## Directions
Each line in the entries below that holds the string "Identify" must be copied.

▬▬▬

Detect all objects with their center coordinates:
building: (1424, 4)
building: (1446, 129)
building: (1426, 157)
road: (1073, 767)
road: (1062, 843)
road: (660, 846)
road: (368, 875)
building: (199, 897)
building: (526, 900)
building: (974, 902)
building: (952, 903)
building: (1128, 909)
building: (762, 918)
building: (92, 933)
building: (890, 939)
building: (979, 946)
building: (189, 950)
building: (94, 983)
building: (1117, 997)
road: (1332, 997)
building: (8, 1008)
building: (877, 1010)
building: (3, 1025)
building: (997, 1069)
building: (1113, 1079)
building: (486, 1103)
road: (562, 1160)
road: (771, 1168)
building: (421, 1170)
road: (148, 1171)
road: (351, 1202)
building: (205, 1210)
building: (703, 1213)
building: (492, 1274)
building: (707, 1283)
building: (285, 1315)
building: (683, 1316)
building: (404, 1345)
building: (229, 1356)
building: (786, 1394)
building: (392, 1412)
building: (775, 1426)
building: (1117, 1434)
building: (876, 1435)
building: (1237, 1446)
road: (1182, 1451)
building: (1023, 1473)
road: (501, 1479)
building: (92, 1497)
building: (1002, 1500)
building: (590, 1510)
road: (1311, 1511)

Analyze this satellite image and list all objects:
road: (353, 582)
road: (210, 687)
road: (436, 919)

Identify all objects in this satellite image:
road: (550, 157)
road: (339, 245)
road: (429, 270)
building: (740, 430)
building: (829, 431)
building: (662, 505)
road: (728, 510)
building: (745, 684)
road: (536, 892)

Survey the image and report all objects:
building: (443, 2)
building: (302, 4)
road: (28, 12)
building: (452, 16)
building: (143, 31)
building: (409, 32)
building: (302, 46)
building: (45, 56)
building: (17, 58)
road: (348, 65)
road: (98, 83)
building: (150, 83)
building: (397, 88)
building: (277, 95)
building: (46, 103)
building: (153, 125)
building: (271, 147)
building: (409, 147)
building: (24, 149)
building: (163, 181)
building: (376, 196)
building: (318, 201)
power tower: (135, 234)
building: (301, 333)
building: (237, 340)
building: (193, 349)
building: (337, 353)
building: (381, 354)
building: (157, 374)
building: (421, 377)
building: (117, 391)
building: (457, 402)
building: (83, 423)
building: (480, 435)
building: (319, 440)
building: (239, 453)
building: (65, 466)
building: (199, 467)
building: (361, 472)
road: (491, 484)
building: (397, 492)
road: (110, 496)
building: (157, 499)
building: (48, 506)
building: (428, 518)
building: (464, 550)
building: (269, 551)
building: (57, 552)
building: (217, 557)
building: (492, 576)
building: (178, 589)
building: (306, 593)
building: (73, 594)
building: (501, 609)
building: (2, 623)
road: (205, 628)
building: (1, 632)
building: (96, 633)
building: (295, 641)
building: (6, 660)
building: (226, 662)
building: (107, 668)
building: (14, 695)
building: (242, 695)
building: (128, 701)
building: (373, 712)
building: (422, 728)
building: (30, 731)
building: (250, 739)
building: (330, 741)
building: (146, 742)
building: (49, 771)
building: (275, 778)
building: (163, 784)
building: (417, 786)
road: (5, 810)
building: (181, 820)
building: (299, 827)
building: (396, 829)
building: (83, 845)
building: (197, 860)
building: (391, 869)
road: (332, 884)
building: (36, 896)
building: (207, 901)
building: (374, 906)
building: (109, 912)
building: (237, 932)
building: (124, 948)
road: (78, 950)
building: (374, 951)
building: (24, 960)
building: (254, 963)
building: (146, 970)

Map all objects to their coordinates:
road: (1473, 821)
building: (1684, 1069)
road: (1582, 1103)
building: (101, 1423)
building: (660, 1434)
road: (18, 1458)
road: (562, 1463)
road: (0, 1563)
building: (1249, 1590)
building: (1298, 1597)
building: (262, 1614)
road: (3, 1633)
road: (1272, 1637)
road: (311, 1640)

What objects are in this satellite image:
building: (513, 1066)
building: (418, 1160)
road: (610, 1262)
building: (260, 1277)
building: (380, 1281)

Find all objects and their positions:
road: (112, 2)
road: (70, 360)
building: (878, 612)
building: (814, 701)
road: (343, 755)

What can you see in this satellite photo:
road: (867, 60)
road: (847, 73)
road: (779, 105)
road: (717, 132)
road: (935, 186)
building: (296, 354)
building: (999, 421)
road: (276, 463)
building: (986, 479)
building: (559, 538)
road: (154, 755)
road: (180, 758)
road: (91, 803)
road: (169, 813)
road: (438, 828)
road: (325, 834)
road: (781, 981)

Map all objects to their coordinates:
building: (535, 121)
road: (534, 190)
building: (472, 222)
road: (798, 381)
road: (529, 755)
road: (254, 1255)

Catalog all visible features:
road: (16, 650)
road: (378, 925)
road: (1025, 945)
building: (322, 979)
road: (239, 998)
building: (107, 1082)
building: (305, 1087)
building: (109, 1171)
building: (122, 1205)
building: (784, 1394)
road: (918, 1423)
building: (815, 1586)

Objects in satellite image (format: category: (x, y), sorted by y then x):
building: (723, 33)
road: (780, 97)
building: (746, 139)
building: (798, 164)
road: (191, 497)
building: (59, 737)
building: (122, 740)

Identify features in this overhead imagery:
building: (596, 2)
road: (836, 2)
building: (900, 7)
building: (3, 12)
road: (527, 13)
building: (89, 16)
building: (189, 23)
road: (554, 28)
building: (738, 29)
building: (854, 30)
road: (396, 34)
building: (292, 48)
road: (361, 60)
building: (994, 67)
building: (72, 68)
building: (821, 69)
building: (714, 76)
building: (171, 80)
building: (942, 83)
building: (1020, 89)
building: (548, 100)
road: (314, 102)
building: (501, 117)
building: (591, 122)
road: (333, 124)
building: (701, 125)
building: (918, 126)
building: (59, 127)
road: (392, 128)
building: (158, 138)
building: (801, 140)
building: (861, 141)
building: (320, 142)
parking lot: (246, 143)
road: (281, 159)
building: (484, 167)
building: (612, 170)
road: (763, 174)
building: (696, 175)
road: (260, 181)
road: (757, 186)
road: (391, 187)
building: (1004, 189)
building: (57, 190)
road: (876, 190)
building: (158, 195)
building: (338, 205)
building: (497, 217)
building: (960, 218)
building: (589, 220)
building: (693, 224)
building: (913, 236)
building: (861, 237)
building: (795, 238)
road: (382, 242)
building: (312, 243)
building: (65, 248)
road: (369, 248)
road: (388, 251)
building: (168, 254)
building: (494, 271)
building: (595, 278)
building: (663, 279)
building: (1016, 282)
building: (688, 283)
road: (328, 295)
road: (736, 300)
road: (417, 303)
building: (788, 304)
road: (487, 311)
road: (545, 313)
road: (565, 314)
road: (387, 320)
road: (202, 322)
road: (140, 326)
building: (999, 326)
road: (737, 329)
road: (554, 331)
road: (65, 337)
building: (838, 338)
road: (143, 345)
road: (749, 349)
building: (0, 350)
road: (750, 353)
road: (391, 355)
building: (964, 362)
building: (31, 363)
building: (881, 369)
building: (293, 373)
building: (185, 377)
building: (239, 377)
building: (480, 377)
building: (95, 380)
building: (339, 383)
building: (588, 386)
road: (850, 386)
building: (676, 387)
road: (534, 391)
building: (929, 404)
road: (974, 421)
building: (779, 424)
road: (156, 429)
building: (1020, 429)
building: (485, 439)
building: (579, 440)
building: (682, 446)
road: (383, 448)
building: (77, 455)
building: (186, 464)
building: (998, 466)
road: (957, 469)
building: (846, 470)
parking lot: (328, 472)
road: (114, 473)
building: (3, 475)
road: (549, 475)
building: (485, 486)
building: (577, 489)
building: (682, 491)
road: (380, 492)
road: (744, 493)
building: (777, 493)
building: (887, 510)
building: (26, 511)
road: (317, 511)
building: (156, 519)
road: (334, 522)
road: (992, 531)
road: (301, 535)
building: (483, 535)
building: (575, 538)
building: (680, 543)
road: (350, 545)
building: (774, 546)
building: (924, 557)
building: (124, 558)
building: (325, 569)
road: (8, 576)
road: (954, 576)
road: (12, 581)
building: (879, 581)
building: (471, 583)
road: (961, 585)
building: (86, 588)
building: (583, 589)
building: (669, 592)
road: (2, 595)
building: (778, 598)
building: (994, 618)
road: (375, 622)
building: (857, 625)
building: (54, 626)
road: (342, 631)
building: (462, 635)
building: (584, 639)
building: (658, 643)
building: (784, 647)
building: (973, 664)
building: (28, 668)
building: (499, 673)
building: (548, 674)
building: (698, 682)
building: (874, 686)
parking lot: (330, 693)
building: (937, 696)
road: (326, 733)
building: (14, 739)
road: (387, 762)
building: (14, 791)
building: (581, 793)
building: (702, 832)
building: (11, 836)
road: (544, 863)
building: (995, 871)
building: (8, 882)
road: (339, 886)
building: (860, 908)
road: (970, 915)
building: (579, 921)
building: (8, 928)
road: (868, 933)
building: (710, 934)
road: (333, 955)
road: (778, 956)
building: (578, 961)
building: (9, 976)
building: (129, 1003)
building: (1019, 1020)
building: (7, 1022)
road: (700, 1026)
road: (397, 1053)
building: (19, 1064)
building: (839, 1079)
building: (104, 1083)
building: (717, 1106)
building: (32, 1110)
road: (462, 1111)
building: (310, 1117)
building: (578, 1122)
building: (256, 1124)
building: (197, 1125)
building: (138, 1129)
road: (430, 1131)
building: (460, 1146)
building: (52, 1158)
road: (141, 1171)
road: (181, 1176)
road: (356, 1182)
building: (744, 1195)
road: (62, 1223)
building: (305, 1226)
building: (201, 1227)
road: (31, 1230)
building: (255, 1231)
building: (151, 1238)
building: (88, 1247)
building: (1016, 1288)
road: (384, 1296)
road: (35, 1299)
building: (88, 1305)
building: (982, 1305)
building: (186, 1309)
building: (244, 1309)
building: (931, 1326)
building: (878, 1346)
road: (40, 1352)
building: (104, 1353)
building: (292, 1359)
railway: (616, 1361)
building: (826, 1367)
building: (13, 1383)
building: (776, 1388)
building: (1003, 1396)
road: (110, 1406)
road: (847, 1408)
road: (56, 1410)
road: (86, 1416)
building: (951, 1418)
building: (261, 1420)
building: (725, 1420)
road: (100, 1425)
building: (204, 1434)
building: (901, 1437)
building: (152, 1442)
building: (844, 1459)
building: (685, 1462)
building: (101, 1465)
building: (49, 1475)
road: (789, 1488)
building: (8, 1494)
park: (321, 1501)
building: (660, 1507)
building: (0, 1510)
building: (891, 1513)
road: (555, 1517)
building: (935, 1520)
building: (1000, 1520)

▬▬▬

## Written solution
Identify all objects in this satellite image:
Identify features in this overhead imagery:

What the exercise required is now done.